Object state change records:
_ _ _ _ _ _ _

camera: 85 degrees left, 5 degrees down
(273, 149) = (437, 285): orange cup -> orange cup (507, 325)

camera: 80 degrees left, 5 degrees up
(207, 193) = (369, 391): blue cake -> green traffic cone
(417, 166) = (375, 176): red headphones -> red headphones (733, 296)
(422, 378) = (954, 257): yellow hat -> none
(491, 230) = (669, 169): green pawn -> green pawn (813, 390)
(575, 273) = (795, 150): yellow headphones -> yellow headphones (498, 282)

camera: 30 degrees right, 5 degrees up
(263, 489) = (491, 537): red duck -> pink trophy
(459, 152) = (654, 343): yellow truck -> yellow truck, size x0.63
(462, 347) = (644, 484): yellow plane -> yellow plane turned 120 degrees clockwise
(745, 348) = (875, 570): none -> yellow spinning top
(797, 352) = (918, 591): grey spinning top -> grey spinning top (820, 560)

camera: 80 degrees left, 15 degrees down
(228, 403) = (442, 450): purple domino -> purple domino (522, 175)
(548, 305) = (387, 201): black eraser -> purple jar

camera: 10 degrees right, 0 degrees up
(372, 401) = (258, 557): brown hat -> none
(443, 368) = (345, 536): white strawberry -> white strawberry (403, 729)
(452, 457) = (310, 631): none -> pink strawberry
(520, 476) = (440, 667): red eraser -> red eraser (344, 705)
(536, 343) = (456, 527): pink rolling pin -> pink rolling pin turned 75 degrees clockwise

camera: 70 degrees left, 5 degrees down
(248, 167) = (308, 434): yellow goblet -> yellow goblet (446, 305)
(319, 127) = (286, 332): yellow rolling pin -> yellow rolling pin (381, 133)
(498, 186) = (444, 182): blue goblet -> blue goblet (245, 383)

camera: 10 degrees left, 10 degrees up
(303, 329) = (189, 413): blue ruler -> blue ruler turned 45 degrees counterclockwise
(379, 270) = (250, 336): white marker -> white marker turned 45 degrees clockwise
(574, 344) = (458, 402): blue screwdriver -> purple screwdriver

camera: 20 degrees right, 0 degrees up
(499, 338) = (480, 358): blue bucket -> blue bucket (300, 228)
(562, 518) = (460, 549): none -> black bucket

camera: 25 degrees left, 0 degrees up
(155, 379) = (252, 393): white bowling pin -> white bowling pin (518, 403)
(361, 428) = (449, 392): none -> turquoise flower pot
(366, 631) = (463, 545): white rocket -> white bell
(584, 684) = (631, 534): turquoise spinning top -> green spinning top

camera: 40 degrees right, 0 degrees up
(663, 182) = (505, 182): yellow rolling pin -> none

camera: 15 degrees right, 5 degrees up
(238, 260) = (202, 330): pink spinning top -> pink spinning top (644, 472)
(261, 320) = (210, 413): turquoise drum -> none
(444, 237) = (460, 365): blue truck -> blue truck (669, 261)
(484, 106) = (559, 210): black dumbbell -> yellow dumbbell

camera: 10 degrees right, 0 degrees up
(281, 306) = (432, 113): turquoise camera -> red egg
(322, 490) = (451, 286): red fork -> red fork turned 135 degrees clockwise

_ _ _ _ _ _ _

* [Task brief]: Please type the entries above out again exactly.

* [Solution to the exercise]:
camera: 85 degrees left, 5 degrees down
(273, 149) = (437, 285): orange cup -> orange cup (507, 325)

camera: 80 degrees left, 5 degrees up
(207, 193) = (369, 391): blue cake -> green traffic cone
(417, 166) = (375, 176): red headphones -> red headphones (733, 296)
(422, 378) = (954, 257): yellow hat -> none
(491, 230) = (669, 169): green pawn -> green pawn (813, 390)
(575, 273) = (795, 150): yellow headphones -> yellow headphones (498, 282)

camera: 30 degrees right, 5 degrees up
(263, 489) = (491, 537): red duck -> pink trophy
(459, 152) = (654, 343): yellow truck -> yellow truck, size x0.63
(462, 347) = (644, 484): yellow plane -> yellow plane turned 120 degrees clockwise
(745, 348) = (875, 570): none -> yellow spinning top
(797, 352) = (918, 591): grey spinning top -> grey spinning top (820, 560)

camera: 80 degrees left, 15 degrees down
(228, 403) = (442, 450): purple domino -> purple domino (522, 175)
(548, 305) = (387, 201): black eraser -> purple jar

camera: 10 degrees right, 0 degrees up
(372, 401) = (258, 557): brown hat -> none
(443, 368) = (345, 536): white strawberry -> white strawberry (403, 729)
(452, 457) = (310, 631): none -> pink strawberry
(520, 476) = (440, 667): red eraser -> red eraser (344, 705)
(536, 343) = (456, 527): pink rolling pin -> pink rolling pin turned 75 degrees clockwise

camera: 70 degrees left, 5 degrees down
(248, 167) = (308, 434): yellow goblet -> yellow goblet (446, 305)
(319, 127) = (286, 332): yellow rolling pin -> yellow rolling pin (381, 133)
(498, 186) = (444, 182): blue goblet -> blue goblet (245, 383)

camera: 10 degrees left, 10 degrees up
(303, 329) = (189, 413): blue ruler -> blue ruler turned 45 degrees counterclockwise
(379, 270) = (250, 336): white marker -> white marker turned 45 degrees clockwise
(574, 344) = (458, 402): blue screwdriver -> purple screwdriver

camera: 20 degrees right, 0 degrees up
(499, 338) = (480, 358): blue bucket -> blue bucket (300, 228)
(562, 518) = (460, 549): none -> black bucket

camera: 25 degrees left, 0 degrees up
(155, 379) = (252, 393): white bowling pin -> white bowling pin (518, 403)
(361, 428) = (449, 392): none -> turquoise flower pot
(366, 631) = (463, 545): white rocket -> white bell
(584, 684) = (631, 534): turquoise spinning top -> green spinning top

camera: 40 degrees right, 0 degrees up
(663, 182) = (505, 182): yellow rolling pin -> none

camera: 15 degrees right, 5 degrees up
(238, 260) = (202, 330): pink spinning top -> pink spinning top (644, 472)
(261, 320) = (210, 413): turquoise drum -> none
(444, 237) = (460, 365): blue truck -> blue truck (669, 261)
(484, 106) = (559, 210): black dumbbell -> yellow dumbbell

camera: 10 degrees right, 0 degrees up
(281, 306) = (432, 113): turquoise camera -> red egg
(322, 490) = (451, 286): red fork -> red fork turned 135 degrees clockwise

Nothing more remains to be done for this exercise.